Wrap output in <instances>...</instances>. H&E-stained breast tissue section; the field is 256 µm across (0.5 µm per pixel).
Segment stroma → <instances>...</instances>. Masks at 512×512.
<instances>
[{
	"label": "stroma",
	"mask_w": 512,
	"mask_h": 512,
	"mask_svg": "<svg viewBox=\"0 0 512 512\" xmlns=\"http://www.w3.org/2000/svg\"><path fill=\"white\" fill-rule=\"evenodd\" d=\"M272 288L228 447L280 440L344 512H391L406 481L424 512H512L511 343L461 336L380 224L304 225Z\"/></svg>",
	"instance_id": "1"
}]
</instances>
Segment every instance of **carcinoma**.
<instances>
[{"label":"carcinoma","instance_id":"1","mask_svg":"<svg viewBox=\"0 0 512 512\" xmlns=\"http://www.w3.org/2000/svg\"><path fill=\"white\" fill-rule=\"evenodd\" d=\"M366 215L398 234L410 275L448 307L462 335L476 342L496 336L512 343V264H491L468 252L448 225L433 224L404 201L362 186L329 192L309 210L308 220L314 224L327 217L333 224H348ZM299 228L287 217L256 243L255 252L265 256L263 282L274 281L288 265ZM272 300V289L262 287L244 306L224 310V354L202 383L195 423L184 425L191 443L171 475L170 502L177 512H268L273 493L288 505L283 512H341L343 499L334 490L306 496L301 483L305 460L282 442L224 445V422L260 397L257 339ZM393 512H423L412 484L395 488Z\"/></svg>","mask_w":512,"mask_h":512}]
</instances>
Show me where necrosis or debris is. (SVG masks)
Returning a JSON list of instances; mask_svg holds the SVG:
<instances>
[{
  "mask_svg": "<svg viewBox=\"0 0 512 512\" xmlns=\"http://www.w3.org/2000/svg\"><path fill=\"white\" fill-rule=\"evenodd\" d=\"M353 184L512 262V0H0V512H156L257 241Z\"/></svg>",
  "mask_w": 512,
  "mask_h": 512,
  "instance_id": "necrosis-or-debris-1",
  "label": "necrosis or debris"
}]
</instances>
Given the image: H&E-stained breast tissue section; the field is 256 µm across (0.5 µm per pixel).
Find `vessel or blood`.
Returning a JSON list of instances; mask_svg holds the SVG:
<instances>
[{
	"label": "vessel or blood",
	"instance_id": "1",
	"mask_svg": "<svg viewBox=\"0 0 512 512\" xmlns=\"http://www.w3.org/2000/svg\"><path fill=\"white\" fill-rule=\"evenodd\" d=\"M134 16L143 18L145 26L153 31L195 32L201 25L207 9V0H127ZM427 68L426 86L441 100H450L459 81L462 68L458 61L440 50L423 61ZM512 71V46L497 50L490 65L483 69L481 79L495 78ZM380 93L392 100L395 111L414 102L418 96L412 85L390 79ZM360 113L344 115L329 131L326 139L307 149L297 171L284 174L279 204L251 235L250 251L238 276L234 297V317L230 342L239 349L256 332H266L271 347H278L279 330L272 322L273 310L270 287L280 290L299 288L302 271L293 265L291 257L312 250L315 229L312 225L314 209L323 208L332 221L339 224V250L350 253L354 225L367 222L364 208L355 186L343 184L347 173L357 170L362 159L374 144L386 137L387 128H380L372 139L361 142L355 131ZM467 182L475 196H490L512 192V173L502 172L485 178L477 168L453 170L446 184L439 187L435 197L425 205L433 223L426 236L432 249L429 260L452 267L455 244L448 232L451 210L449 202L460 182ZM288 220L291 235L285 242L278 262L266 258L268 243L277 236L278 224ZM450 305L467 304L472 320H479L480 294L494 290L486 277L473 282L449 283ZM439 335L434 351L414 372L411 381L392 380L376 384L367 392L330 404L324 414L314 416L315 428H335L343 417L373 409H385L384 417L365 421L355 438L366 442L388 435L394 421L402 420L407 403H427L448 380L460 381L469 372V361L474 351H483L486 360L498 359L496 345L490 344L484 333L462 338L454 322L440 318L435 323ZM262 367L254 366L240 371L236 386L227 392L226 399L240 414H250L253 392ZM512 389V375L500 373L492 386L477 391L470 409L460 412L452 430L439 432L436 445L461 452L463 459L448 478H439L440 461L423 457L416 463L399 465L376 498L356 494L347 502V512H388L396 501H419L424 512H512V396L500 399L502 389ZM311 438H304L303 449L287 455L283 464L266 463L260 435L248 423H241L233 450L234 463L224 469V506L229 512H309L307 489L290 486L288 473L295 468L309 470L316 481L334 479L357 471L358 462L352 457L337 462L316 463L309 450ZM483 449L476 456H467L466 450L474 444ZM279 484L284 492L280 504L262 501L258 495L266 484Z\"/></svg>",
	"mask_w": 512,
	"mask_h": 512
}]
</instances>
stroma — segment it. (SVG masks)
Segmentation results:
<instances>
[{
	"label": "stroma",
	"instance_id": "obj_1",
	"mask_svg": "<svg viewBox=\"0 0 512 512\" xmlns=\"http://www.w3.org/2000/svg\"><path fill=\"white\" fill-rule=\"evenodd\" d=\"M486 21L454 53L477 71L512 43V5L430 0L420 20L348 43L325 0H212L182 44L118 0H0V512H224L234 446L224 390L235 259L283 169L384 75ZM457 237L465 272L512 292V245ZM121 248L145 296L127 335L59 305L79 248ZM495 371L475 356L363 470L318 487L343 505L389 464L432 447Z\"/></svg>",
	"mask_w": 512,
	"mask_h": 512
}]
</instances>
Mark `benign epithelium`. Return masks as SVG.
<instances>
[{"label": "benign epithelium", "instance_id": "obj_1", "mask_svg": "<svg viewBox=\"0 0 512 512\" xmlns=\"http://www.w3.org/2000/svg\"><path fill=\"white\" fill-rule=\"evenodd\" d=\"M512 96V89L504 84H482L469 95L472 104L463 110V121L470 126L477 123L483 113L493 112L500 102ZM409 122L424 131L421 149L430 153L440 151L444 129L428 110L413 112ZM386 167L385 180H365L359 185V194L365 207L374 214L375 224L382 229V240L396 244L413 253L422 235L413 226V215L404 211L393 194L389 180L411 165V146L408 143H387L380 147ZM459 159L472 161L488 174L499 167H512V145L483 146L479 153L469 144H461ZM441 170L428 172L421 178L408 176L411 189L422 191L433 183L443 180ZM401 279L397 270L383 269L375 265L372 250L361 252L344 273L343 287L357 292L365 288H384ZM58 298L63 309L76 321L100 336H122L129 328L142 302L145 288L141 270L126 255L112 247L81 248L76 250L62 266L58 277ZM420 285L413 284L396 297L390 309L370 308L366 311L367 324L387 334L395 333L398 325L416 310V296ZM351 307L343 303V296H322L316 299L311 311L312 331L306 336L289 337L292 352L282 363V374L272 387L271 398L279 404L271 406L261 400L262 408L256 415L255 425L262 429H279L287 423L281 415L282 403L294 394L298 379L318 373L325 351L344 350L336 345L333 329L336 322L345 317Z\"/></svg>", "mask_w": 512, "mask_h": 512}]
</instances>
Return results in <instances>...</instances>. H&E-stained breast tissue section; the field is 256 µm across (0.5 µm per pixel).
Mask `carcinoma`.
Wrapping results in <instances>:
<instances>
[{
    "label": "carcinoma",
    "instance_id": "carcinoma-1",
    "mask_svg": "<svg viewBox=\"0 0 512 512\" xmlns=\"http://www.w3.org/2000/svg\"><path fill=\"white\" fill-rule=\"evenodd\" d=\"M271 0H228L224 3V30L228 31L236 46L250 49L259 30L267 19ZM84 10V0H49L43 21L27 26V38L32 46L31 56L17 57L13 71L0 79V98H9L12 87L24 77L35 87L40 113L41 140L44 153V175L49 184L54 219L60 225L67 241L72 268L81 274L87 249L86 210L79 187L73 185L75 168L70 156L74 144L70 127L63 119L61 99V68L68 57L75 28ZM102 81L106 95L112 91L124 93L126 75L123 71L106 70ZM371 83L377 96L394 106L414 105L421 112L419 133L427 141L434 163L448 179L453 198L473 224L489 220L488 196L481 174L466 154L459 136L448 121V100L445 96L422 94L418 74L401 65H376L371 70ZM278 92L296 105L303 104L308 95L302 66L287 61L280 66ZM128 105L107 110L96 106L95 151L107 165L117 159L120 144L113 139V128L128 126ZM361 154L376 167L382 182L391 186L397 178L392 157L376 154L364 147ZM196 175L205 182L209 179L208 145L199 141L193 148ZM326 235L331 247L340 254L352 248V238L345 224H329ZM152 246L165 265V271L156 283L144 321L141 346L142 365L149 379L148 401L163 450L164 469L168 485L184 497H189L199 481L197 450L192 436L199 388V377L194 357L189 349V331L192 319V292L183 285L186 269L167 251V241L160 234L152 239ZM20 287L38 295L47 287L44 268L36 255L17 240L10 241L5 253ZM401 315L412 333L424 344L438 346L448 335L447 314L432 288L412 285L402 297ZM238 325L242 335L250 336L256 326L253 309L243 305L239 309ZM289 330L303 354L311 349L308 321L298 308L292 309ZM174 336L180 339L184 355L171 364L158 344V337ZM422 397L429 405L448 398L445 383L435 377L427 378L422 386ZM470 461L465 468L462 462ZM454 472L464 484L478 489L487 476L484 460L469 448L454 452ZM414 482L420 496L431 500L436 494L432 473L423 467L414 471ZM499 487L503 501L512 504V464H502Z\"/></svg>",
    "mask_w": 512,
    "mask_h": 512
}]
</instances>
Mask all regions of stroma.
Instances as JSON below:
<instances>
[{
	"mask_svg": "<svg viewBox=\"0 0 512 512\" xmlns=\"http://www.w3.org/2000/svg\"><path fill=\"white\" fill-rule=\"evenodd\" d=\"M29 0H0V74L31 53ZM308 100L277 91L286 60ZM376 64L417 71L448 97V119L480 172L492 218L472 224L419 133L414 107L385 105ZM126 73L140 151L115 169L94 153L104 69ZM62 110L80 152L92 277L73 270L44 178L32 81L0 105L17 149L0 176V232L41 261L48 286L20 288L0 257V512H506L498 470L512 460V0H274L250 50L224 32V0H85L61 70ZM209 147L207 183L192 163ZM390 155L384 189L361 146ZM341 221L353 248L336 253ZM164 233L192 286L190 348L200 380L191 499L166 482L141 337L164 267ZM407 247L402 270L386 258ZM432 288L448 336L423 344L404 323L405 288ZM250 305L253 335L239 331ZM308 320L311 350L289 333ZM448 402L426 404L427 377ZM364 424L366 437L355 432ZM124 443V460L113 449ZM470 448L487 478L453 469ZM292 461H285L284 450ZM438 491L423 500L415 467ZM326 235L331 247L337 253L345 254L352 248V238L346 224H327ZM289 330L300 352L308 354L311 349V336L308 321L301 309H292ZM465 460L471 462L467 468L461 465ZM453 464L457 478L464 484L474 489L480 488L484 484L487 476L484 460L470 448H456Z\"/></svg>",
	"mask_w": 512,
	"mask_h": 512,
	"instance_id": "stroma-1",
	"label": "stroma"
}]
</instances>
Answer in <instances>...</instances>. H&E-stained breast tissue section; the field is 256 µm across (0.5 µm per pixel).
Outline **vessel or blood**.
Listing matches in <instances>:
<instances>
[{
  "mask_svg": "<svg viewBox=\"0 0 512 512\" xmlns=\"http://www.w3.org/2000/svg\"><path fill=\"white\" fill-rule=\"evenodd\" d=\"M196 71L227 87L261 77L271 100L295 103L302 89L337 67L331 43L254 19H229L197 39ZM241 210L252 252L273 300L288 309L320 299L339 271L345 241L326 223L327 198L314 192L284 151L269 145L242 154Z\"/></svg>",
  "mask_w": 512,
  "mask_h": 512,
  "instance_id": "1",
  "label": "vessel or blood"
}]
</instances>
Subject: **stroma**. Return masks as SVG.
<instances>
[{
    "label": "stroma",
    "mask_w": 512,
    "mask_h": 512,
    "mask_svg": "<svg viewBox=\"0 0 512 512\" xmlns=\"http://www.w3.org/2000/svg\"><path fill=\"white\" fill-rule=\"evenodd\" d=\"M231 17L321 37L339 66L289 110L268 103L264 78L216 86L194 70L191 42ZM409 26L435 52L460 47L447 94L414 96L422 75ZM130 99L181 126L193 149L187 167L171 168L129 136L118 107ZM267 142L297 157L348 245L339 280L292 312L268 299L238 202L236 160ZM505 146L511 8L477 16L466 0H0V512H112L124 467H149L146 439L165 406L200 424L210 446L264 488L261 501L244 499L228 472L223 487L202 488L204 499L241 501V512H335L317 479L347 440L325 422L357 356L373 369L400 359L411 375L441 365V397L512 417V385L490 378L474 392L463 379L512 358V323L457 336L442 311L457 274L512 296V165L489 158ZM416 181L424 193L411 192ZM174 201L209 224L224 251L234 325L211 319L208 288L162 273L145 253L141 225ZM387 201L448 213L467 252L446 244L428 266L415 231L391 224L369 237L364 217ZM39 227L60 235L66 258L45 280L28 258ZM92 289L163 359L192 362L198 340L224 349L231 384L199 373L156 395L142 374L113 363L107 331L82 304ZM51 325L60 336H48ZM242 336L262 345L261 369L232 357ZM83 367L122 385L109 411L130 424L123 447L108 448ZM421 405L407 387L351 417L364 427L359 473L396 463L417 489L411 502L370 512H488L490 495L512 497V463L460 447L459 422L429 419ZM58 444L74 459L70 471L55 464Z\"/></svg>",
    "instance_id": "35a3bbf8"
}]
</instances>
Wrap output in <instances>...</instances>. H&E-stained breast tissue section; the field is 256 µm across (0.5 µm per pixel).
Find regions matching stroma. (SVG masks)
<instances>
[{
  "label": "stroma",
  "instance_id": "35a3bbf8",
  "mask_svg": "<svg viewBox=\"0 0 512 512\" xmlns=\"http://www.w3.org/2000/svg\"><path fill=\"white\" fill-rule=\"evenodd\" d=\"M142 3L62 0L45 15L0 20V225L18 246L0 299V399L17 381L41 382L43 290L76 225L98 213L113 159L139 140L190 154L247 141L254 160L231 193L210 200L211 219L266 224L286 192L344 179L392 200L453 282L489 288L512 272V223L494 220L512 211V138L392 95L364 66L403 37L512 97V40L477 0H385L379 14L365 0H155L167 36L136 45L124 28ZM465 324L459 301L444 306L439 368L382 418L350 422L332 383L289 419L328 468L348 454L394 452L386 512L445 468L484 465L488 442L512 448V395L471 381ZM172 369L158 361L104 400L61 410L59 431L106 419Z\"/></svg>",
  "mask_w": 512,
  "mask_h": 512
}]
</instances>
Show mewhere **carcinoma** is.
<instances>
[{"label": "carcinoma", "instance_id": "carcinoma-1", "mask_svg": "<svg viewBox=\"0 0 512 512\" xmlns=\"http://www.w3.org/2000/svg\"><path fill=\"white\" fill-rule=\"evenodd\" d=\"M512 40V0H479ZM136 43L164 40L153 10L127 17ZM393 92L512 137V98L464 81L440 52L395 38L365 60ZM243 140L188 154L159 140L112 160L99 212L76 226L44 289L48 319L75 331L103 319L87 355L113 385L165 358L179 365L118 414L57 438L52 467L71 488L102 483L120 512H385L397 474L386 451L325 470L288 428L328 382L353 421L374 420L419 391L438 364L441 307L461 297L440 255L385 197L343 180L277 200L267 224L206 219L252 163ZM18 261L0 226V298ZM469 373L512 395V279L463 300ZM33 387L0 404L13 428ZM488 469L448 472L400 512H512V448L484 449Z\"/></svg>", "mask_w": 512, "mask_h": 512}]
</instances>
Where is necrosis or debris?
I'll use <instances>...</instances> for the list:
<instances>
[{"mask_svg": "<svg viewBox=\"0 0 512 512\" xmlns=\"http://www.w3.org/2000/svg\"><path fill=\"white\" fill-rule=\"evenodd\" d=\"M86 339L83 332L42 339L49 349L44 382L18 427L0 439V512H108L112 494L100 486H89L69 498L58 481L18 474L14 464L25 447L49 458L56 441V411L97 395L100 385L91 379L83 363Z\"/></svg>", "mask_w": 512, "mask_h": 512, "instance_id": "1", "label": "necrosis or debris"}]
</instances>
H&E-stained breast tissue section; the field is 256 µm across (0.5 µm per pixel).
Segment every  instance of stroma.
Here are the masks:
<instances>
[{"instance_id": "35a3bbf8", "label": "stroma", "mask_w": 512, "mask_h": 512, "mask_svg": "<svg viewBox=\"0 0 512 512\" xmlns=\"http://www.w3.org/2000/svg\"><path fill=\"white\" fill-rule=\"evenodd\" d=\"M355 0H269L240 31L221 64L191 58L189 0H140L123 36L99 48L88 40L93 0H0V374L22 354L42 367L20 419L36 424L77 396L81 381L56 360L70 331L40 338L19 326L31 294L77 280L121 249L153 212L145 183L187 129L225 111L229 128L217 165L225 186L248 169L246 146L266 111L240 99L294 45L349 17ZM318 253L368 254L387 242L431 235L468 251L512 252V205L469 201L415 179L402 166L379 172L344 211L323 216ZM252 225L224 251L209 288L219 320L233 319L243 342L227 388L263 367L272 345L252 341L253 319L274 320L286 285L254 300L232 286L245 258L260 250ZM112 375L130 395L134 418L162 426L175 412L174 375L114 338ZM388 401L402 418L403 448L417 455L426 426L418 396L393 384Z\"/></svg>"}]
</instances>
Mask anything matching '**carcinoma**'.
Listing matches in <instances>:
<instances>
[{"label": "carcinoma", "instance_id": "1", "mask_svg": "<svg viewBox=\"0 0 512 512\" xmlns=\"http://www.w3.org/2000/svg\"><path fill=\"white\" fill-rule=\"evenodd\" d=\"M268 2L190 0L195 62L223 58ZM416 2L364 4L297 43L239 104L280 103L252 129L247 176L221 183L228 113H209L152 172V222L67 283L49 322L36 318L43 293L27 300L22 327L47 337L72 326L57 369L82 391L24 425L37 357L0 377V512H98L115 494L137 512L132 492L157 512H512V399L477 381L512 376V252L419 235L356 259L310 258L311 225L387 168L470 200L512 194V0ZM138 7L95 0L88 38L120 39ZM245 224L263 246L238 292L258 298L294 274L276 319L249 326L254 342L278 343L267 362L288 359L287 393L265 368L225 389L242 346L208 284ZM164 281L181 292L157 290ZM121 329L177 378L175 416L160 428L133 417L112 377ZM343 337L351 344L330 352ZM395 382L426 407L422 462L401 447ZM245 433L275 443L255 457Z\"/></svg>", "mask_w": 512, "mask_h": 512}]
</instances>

——————

Print the records above verbatim from their first line to the line containing "Given the image: H&E-stained", both included, and stop there.

Wrap output in <instances>...</instances>. H&E-stained breast tissue section; the field is 256 µm across (0.5 µm per pixel).
Segment stroma → <instances>...</instances>. Masks at 512×512.
<instances>
[{
	"label": "stroma",
	"mask_w": 512,
	"mask_h": 512,
	"mask_svg": "<svg viewBox=\"0 0 512 512\" xmlns=\"http://www.w3.org/2000/svg\"><path fill=\"white\" fill-rule=\"evenodd\" d=\"M272 288L228 447L280 440L344 512H391L406 481L424 512H512L511 343L461 336L380 224L304 225Z\"/></svg>",
	"instance_id": "1"
}]
</instances>
Segment every instance of **carcinoma**.
<instances>
[{"label":"carcinoma","instance_id":"1","mask_svg":"<svg viewBox=\"0 0 512 512\" xmlns=\"http://www.w3.org/2000/svg\"><path fill=\"white\" fill-rule=\"evenodd\" d=\"M366 215L398 234L410 275L448 307L462 335L476 342L496 336L512 343V264H491L468 252L448 225L433 224L404 201L362 186L329 192L309 210L308 220L314 224L327 217L333 224H348ZM299 228L287 217L256 243L255 252L265 256L263 282L274 281L288 265ZM272 300V289L262 287L244 306L224 310V354L202 383L195 423L184 425L191 443L171 475L170 502L177 512H268L273 493L288 505L283 512H341L343 499L334 490L306 496L301 483L305 460L282 442L224 445V422L260 397L257 339ZM393 512H423L412 484L395 488Z\"/></svg>","mask_w":512,"mask_h":512}]
</instances>
Show me where necrosis or debris is. (SVG masks)
Returning a JSON list of instances; mask_svg holds the SVG:
<instances>
[{
  "mask_svg": "<svg viewBox=\"0 0 512 512\" xmlns=\"http://www.w3.org/2000/svg\"><path fill=\"white\" fill-rule=\"evenodd\" d=\"M353 184L512 262V0H0V512H156L257 241Z\"/></svg>",
  "mask_w": 512,
  "mask_h": 512,
  "instance_id": "necrosis-or-debris-1",
  "label": "necrosis or debris"
}]
</instances>
Given the image: H&E-stained breast tissue section; the field is 256 µm across (0.5 µm per pixel).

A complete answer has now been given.